**Aim of the exercise**
All lines from the one containing "C5: 3.3uF (CT, GND) -> 1.5uF (CT, GND)" through the final line of the listing below are to be retyped exactly; nothing else goes in the result.

**Data for analysis**

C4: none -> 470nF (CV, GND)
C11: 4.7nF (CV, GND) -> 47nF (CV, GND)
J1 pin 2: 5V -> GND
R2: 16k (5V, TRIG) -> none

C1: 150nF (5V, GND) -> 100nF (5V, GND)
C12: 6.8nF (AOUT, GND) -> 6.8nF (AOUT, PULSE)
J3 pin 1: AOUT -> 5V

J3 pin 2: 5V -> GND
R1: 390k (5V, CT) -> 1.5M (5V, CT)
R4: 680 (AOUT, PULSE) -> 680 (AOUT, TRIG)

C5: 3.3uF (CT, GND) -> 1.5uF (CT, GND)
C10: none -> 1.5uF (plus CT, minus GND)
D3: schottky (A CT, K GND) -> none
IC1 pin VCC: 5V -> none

**Written answer**
C5: 3.3uF (CT, GND) -> 1.5uF (CT, GND)
C10: none -> 1.5uF (plus CT, minus GND)
D3: schottky (A CT, K GND) -> none
IC1 pin VCC: 5V -> none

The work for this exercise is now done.